Scene change data:
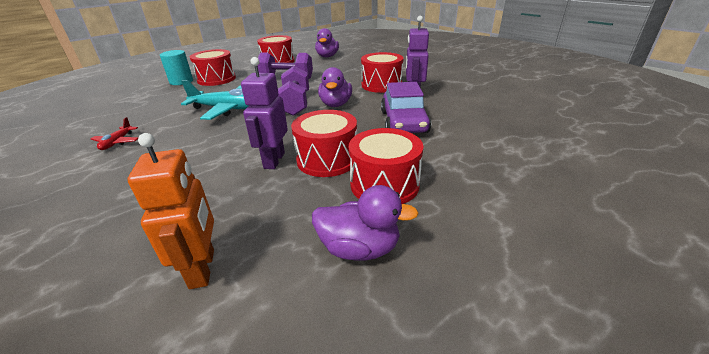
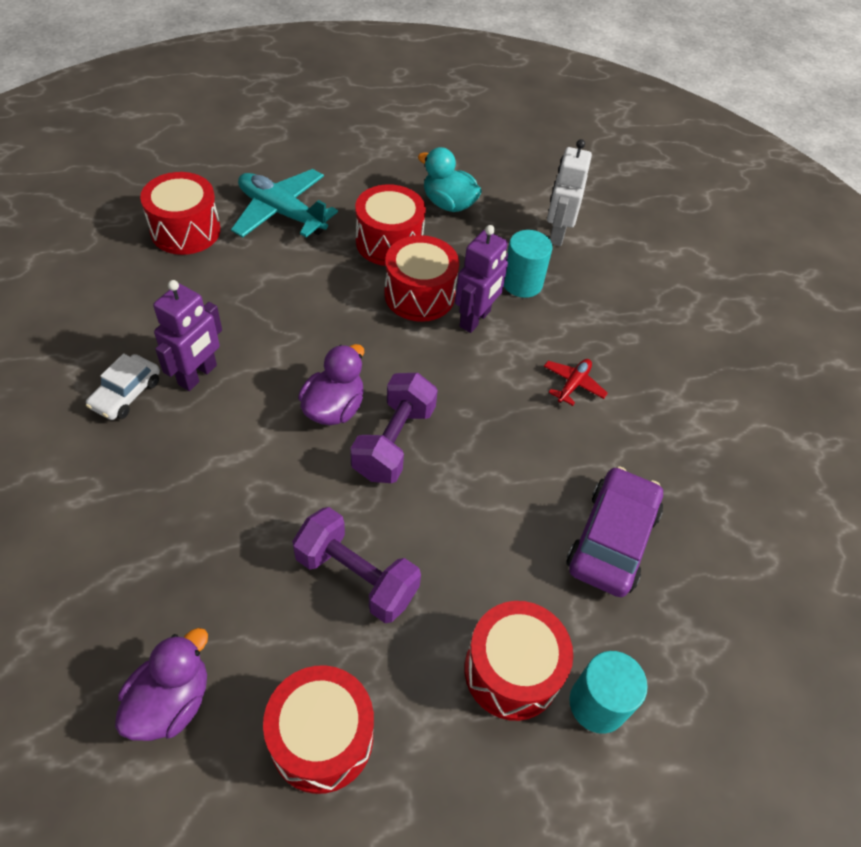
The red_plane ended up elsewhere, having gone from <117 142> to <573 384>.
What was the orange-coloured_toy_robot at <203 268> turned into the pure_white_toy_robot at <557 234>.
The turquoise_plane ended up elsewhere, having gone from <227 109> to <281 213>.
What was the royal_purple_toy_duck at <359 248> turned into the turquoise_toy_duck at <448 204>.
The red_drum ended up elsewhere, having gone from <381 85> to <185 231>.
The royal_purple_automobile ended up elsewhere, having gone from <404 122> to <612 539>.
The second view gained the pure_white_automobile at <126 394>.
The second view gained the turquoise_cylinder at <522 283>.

▸ **EXERCISE AIM**
Excluding the images, return each record above precisely as written.

▸ **RESPONSE TO THIS EXERCISE**
The red_plane ended up elsewhere, having gone from <117 142> to <573 384>.
What was the orange-coloured_toy_robot at <203 268> turned into the pure_white_toy_robot at <557 234>.
The turquoise_plane ended up elsewhere, having gone from <227 109> to <281 213>.
What was the royal_purple_toy_duck at <359 248> turned into the turquoise_toy_duck at <448 204>.
The red_drum ended up elsewhere, having gone from <381 85> to <185 231>.
The royal_purple_automobile ended up elsewhere, having gone from <404 122> to <612 539>.
The second view gained the pure_white_automobile at <126 394>.
The second view gained the turquoise_cylinder at <522 283>.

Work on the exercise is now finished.